# DATASET EXCERPTS
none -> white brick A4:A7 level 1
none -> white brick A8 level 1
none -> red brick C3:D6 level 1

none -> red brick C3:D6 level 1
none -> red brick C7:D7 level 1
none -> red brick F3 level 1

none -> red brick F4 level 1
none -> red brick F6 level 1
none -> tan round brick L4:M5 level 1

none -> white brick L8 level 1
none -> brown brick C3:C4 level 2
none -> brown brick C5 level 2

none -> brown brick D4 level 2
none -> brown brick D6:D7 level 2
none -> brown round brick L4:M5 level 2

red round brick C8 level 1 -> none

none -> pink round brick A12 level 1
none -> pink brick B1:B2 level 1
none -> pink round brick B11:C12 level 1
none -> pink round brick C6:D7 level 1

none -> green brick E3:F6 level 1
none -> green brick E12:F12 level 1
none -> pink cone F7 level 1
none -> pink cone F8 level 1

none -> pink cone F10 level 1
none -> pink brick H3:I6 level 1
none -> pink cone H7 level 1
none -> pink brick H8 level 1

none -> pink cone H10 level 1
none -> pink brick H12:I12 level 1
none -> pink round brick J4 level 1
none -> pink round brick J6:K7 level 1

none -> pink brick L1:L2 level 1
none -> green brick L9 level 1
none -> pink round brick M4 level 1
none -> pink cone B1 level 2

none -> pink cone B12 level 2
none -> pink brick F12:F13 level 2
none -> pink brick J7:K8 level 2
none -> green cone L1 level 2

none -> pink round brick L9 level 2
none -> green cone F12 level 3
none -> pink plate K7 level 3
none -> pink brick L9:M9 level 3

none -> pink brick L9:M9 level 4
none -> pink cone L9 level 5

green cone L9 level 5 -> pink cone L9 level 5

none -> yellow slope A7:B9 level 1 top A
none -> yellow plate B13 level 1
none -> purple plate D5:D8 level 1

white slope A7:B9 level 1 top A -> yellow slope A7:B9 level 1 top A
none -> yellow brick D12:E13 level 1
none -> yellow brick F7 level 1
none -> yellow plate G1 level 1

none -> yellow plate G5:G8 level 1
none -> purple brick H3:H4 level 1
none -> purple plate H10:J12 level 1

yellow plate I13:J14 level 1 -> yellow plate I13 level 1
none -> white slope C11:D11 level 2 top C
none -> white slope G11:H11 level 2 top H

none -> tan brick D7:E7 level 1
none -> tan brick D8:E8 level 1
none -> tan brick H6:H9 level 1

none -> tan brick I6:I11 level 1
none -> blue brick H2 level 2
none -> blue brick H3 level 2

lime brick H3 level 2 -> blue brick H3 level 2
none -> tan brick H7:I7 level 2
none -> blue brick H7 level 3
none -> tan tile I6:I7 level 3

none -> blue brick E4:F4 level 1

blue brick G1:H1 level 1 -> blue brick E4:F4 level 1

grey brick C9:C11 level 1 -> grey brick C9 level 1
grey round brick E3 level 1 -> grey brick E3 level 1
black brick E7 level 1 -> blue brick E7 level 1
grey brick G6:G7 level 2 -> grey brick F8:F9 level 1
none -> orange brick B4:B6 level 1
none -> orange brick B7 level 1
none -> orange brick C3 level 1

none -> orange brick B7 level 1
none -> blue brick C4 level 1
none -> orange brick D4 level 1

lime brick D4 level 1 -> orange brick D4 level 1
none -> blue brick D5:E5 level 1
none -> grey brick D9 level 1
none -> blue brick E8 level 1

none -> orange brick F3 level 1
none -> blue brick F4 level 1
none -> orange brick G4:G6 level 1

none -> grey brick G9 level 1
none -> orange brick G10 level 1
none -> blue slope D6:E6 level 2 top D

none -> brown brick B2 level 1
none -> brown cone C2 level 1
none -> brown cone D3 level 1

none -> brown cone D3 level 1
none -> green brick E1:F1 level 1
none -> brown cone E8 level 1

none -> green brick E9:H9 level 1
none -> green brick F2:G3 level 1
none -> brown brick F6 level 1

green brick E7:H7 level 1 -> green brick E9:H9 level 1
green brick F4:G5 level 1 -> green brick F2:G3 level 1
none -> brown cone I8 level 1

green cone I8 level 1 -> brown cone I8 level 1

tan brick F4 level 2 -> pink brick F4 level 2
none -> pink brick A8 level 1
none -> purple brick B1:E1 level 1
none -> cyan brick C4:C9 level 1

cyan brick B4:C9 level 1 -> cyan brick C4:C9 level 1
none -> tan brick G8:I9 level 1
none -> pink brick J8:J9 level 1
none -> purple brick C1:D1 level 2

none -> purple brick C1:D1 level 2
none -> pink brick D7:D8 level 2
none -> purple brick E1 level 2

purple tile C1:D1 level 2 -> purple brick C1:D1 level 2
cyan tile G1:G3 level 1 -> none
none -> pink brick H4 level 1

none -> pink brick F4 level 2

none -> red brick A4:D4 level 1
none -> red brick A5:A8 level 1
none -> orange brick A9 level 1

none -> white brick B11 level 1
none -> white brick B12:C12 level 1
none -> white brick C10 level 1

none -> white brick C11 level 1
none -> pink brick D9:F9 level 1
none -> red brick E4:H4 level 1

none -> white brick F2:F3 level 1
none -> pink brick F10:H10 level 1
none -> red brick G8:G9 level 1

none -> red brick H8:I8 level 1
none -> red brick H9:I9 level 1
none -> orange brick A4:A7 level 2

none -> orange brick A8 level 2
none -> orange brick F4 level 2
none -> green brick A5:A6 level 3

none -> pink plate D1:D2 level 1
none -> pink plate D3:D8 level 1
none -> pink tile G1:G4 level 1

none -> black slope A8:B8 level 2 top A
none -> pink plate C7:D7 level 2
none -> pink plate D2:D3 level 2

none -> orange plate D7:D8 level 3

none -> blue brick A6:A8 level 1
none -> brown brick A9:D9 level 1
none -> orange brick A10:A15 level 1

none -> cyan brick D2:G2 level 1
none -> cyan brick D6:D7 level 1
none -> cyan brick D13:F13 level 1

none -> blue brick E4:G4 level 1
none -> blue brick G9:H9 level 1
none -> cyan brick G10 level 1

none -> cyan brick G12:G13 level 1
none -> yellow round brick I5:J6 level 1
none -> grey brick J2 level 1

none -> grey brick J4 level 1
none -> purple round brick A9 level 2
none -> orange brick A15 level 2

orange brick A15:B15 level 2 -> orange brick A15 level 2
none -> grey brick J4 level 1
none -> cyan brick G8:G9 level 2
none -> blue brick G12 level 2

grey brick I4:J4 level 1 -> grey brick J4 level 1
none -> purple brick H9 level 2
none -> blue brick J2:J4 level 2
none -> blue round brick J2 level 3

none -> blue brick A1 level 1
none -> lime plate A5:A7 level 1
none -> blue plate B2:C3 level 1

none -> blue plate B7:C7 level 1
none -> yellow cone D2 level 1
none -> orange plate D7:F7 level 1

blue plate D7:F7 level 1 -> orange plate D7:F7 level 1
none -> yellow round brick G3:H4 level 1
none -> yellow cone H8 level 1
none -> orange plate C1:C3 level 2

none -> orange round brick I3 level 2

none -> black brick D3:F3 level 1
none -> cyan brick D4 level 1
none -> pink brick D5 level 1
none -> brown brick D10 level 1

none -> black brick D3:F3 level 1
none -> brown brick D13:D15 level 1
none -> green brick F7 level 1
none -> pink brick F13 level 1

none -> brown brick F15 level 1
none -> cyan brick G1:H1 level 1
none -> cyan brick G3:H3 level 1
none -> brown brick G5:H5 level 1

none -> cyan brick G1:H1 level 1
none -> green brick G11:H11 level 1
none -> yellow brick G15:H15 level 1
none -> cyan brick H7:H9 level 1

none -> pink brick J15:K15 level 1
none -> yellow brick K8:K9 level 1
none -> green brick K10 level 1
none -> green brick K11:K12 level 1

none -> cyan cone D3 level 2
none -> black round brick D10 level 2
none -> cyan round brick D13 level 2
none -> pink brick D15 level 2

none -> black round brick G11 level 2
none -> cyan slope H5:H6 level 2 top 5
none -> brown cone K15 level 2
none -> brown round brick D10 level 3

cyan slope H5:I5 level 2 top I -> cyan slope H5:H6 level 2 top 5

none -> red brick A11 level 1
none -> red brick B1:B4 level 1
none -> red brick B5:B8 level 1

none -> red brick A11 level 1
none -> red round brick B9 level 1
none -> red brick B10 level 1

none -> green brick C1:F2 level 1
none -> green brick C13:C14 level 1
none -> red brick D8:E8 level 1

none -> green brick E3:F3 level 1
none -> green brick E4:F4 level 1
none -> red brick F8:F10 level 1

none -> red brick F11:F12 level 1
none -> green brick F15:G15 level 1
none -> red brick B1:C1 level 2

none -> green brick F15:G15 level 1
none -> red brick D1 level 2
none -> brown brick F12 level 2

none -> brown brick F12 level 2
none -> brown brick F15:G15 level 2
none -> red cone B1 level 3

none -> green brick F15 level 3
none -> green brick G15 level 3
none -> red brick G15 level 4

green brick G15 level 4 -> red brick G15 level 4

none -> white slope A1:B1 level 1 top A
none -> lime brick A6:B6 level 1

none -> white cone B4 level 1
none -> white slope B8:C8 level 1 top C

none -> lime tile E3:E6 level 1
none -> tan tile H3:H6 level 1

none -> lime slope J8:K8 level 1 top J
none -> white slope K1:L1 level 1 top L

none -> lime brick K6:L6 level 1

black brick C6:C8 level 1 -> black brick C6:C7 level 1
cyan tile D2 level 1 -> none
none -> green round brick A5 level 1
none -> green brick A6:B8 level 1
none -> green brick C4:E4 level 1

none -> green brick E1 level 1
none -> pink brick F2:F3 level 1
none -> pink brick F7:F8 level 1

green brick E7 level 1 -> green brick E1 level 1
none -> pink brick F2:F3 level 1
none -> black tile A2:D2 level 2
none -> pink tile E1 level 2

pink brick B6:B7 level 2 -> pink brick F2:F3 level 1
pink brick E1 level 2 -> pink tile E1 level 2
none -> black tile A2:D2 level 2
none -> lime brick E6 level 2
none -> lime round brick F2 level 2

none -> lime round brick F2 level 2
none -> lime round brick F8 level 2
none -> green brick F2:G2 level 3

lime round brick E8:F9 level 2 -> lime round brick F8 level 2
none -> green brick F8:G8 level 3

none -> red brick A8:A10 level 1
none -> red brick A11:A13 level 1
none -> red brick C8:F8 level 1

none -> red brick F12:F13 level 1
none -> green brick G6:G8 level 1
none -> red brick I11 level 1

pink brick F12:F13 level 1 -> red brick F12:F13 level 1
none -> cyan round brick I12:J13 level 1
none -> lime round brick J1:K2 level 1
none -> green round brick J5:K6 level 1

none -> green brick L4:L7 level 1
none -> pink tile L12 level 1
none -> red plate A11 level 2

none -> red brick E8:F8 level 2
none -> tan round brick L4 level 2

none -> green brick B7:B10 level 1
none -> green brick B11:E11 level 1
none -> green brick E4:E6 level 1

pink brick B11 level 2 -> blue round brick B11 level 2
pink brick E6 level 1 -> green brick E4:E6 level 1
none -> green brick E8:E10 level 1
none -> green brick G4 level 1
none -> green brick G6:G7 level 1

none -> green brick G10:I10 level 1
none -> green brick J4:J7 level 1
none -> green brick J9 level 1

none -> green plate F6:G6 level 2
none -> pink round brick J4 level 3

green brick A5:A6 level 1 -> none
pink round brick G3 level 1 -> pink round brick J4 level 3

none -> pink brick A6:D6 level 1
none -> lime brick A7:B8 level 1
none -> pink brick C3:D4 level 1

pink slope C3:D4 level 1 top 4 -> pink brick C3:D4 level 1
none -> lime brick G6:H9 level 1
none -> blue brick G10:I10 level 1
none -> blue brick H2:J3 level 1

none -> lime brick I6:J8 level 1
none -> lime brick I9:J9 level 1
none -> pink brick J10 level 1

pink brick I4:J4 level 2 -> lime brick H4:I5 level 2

# DIRECTIONS FOR THIS TASK
Write out exactly the lines that fall from the line with "none -> yellow round brick G3:H4 level 1" to the line with "green brick G15 level 4" in the records above, keeping both ends.

# ANSWER SPACE
none -> yellow round brick G3:H4 level 1
none -> yellow cone H8 level 1
none -> orange plate C1:C3 level 2

none -> orange round brick I3 level 2

none -> black brick D3:F3 level 1
none -> cyan brick D4 level 1
none -> pink brick D5 level 1
none -> brown brick D10 level 1

none -> black brick D3:F3 level 1
none -> brown brick D13:D15 level 1
none -> green brick F7 level 1
none -> pink brick F13 level 1

none -> brown brick F15 level 1
none -> cyan brick G1:H1 level 1
none -> cyan brick G3:H3 level 1
none -> brown brick G5:H5 level 1

none -> cyan brick G1:H1 level 1
none -> green brick G11:H11 level 1
none -> yellow brick G15:H15 level 1
none -> cyan brick H7:H9 level 1

none -> pink brick J15:K15 level 1
none -> yellow brick K8:K9 level 1
none -> green brick K10 level 1
none -> green brick K11:K12 level 1

none -> cyan cone D3 level 2
none -> black round brick D10 level 2
none -> cyan round brick D13 level 2
none -> pink brick D15 level 2

none -> black round brick G11 level 2
none -> cyan slope H5:H6 level 2 top 5
none -> brown cone K15 level 2
none -> brown round brick D10 level 3

cyan slope H5:I5 level 2 top I -> cyan slope H5:H6 level 2 top 5

none -> red brick A11 level 1
none -> red brick B1:B4 level 1
none -> red brick B5:B8 level 1

none -> red brick A11 level 1
none -> red round brick B9 level 1
none -> red brick B10 level 1

none -> green brick C1:F2 level 1
none -> green brick C13:C14 level 1
none -> red brick D8:E8 level 1

none -> green brick E3:F3 level 1
none -> green brick E4:F4 level 1
none -> red brick F8:F10 level 1

none -> red brick F11:F12 level 1
none -> green brick F15:G15 level 1
none -> red brick B1:C1 level 2

none -> green brick F15:G15 level 1
none -> red brick D1 level 2
none -> brown brick F12 level 2

none -> brown brick F12 level 2
none -> brown brick F15:G15 level 2
none -> red cone B1 level 3

none -> green brick F15 level 3
none -> green brick G15 level 3
none -> red brick G15 level 4

green brick G15 level 4 -> red brick G15 level 4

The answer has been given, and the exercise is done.